'''

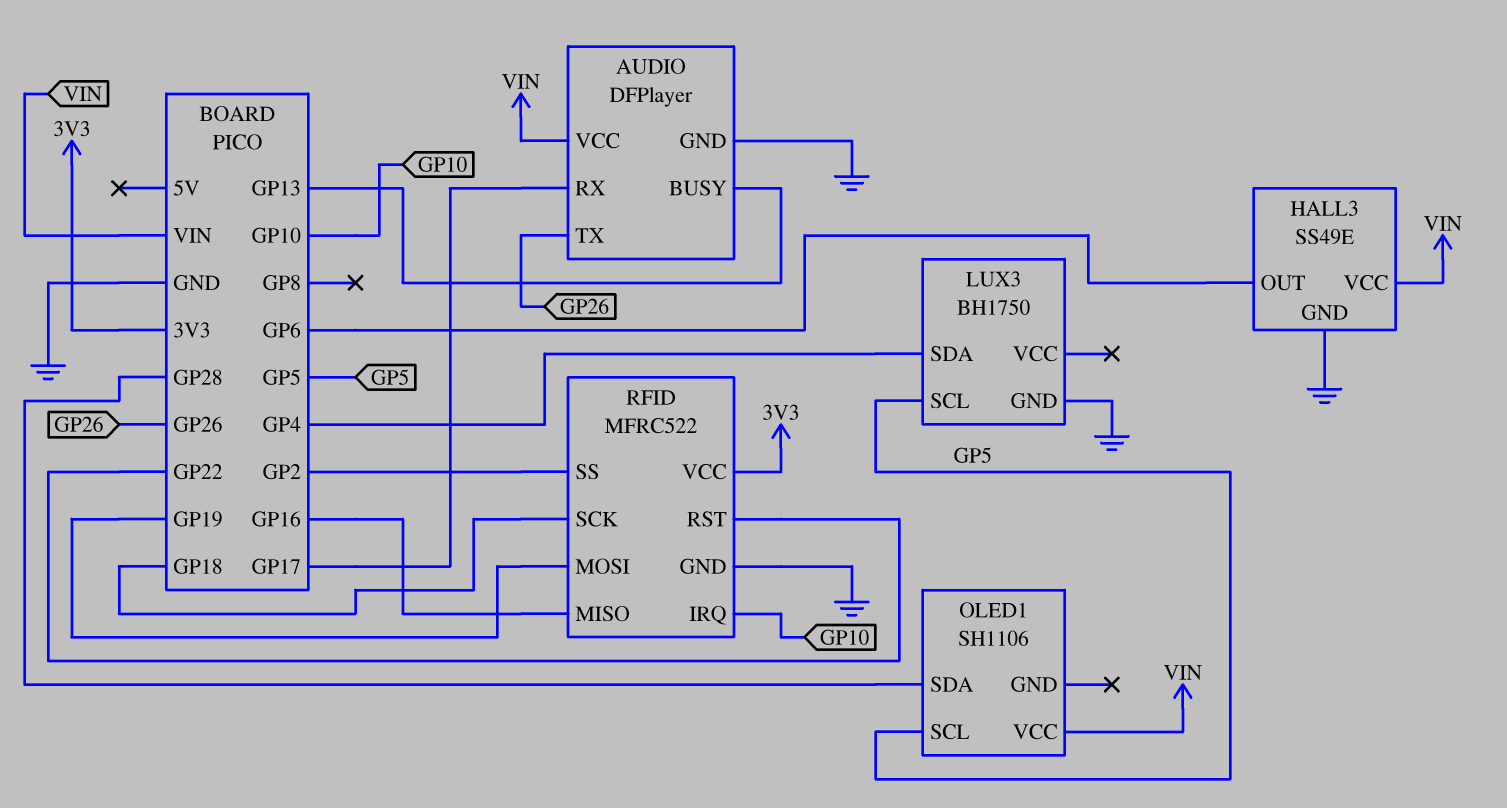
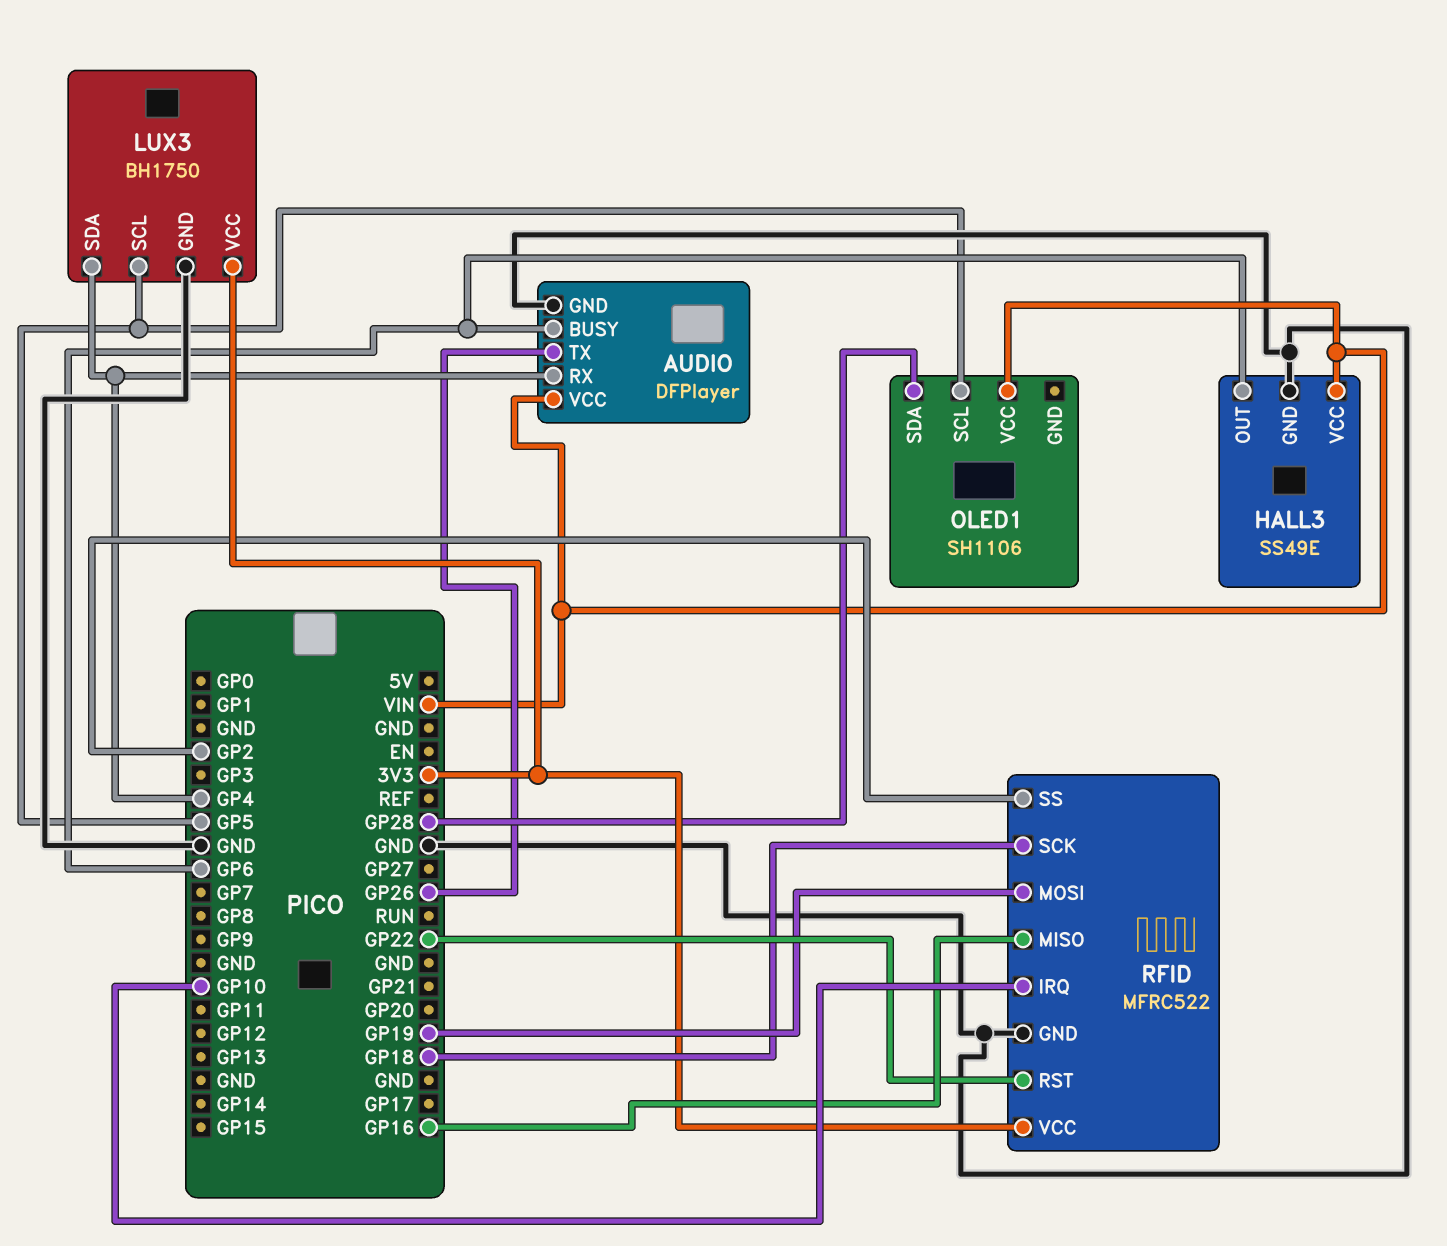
AUDIO pin BUSY: GP13 -> GP6
AUDIO pin RX: GP17 -> GP4
LUX3 pin VCC: none -> 3V3

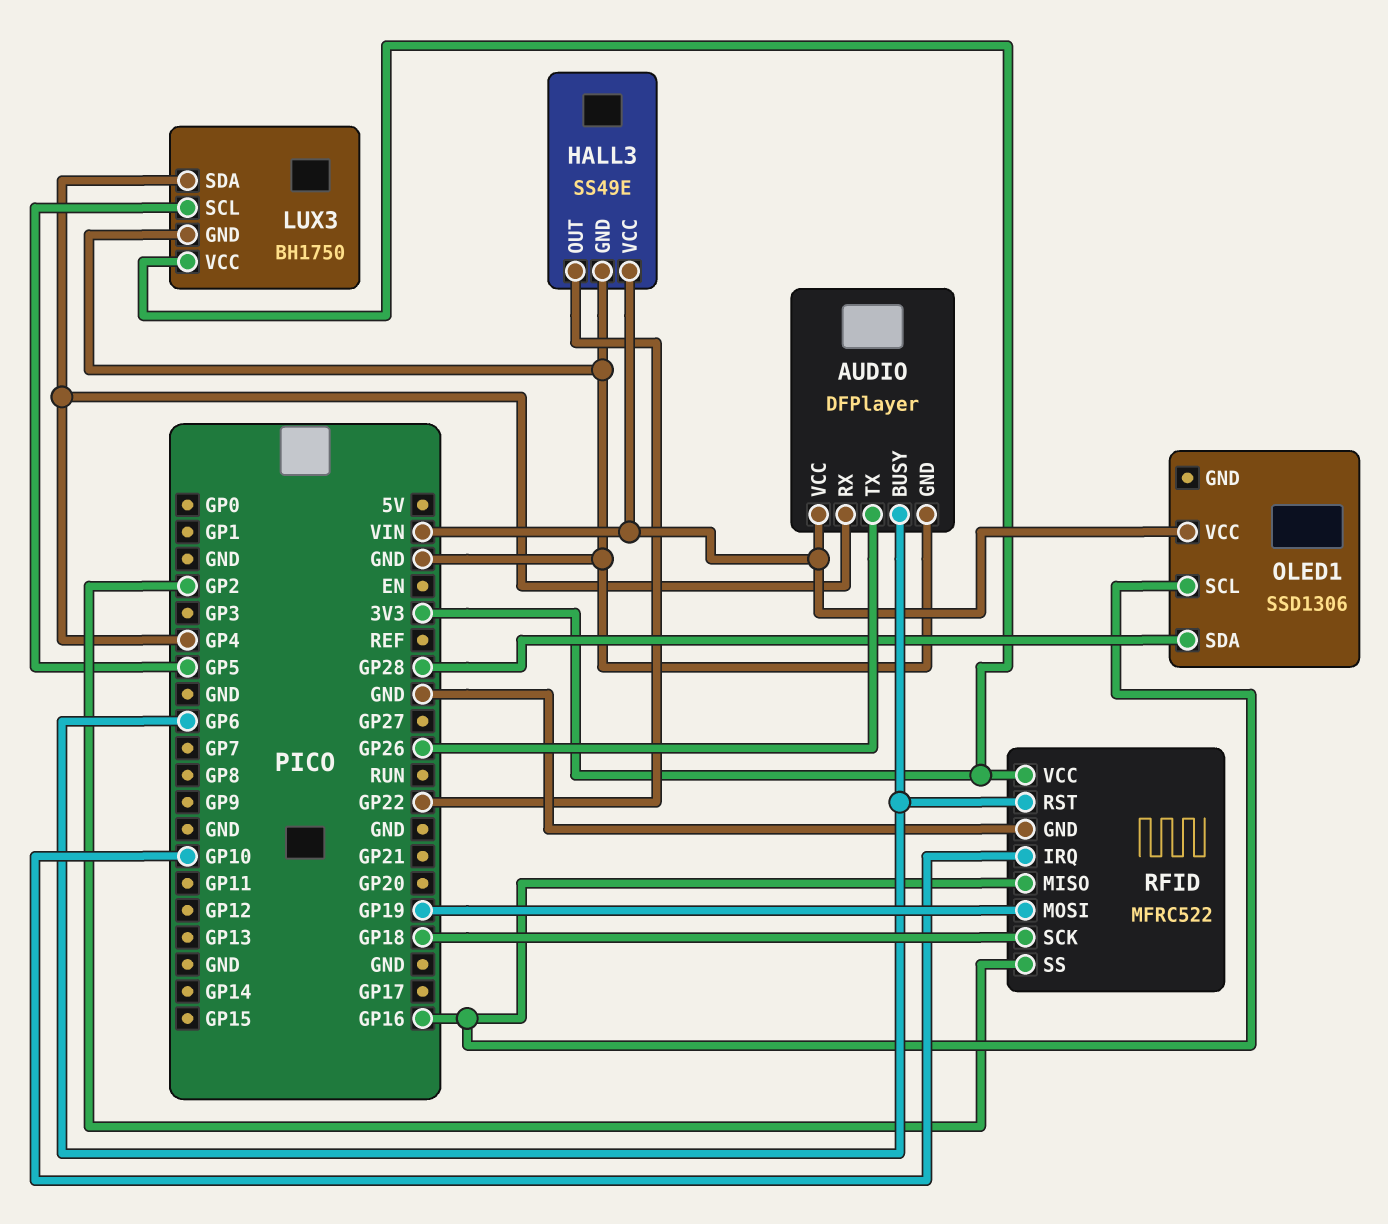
HALL3 pin OUT: GP6 -> GP22
OLED1: SH1106 -> SSD1306
OLED1 pin SCL: GP5 -> GP16
RFID pin RST: GP22 -> GP6

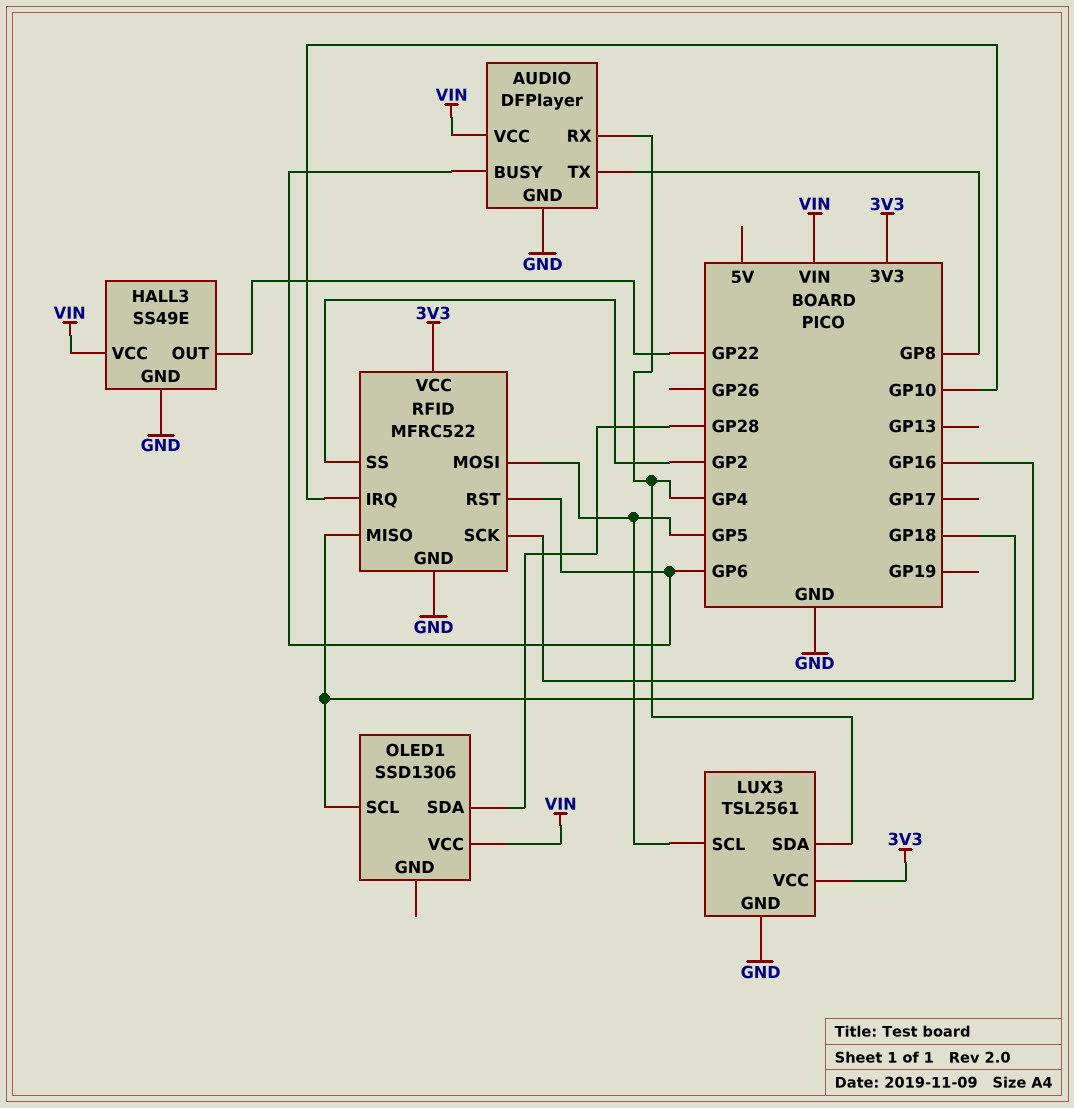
AUDIO pin TX: GP26 -> GP8
LUX3: BH1750 -> TSL2561
RFID pin MOSI: GP19 -> GP5

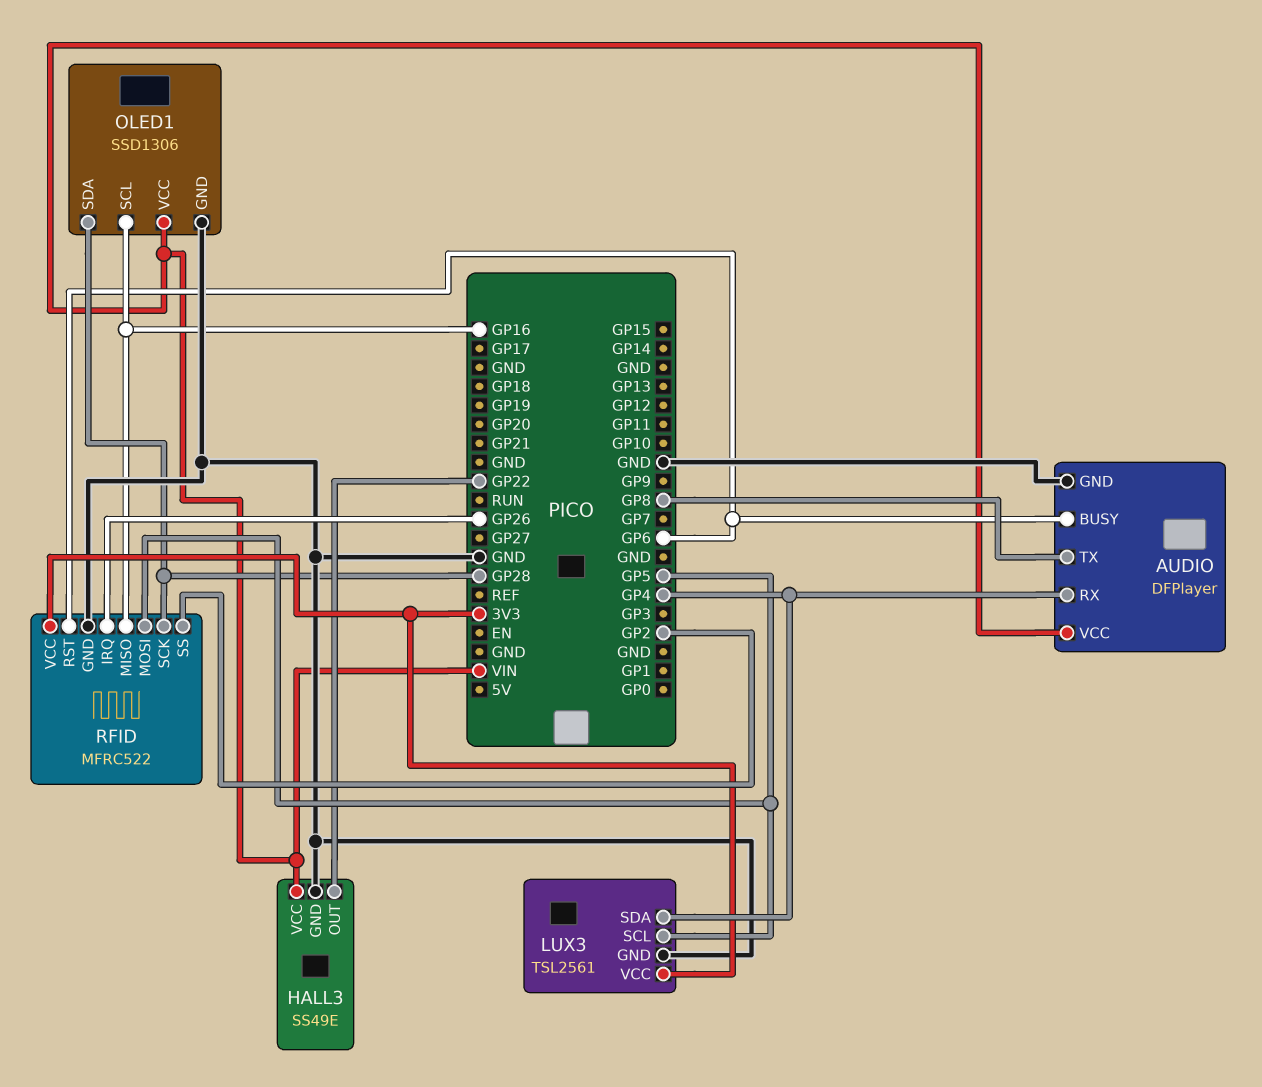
OLED1 pin GND: none -> GND
RFID pin IRQ: GP10 -> GP26
RFID pin SCK: GP18 -> GP28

'''

### Problem to work on
Pictures should be left out when the records above are restated exactly.

### Final answer
AUDIO pin BUSY: GP13 -> GP6
AUDIO pin RX: GP17 -> GP4
LUX3 pin VCC: none -> 3V3

HALL3 pin OUT: GP6 -> GP22
OLED1: SH1106 -> SSD1306
OLED1 pin SCL: GP5 -> GP16
RFID pin RST: GP22 -> GP6

AUDIO pin TX: GP26 -> GP8
LUX3: BH1750 -> TSL2561
RFID pin MOSI: GP19 -> GP5

OLED1 pin GND: none -> GND
RFID pin IRQ: GP10 -> GP26
RFID pin SCK: GP18 -> GP28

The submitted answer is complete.